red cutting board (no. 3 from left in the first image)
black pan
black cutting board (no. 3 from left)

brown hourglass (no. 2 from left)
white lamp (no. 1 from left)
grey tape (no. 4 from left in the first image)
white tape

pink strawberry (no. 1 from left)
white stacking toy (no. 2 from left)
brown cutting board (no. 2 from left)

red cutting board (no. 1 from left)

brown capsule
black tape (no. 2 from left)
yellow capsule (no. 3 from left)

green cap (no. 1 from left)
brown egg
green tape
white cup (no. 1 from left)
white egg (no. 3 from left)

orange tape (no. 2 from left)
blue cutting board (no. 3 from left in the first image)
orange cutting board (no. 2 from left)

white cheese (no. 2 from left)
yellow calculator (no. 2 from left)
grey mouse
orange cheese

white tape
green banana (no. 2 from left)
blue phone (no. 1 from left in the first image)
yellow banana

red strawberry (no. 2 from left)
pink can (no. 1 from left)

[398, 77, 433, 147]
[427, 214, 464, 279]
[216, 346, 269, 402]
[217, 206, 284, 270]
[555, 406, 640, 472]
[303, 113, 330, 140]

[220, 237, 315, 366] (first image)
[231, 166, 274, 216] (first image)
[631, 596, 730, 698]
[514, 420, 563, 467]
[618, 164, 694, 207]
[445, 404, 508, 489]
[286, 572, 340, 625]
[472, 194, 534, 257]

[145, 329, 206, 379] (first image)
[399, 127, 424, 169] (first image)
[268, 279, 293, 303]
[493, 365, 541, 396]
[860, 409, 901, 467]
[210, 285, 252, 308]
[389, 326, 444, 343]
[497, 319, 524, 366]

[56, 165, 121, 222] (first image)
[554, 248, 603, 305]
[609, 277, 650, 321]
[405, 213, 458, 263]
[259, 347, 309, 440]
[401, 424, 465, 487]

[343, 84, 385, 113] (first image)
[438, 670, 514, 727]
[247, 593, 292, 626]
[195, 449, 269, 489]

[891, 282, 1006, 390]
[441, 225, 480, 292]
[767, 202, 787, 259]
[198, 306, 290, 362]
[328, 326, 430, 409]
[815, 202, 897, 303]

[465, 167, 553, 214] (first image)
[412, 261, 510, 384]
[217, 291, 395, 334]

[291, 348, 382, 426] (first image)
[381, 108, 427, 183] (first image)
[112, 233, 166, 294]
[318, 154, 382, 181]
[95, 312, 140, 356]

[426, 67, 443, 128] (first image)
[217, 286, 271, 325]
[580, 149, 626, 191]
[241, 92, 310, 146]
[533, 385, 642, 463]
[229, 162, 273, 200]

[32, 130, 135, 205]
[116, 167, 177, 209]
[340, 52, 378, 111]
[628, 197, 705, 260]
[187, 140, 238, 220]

----------------

*The task*
Starting at the line with "[268, 279, 293, 303]", copy every line down to the last one above, exactly as written and with nothing else.

*Solution for this exercise*
[268, 279, 293, 303]
[493, 365, 541, 396]
[860, 409, 901, 467]
[210, 285, 252, 308]
[389, 326, 444, 343]
[497, 319, 524, 366]

[56, 165, 121, 222] (first image)
[554, 248, 603, 305]
[609, 277, 650, 321]
[405, 213, 458, 263]
[259, 347, 309, 440]
[401, 424, 465, 487]

[343, 84, 385, 113] (first image)
[438, 670, 514, 727]
[247, 593, 292, 626]
[195, 449, 269, 489]

[891, 282, 1006, 390]
[441, 225, 480, 292]
[767, 202, 787, 259]
[198, 306, 290, 362]
[328, 326, 430, 409]
[815, 202, 897, 303]

[465, 167, 553, 214] (first image)
[412, 261, 510, 384]
[217, 291, 395, 334]

[291, 348, 382, 426] (first image)
[381, 108, 427, 183] (first image)
[112, 233, 166, 294]
[318, 154, 382, 181]
[95, 312, 140, 356]

[426, 67, 443, 128] (first image)
[217, 286, 271, 325]
[580, 149, 626, 191]
[241, 92, 310, 146]
[533, 385, 642, 463]
[229, 162, 273, 200]

[32, 130, 135, 205]
[116, 167, 177, 209]
[340, 52, 378, 111]
[628, 197, 705, 260]
[187, 140, 238, 220]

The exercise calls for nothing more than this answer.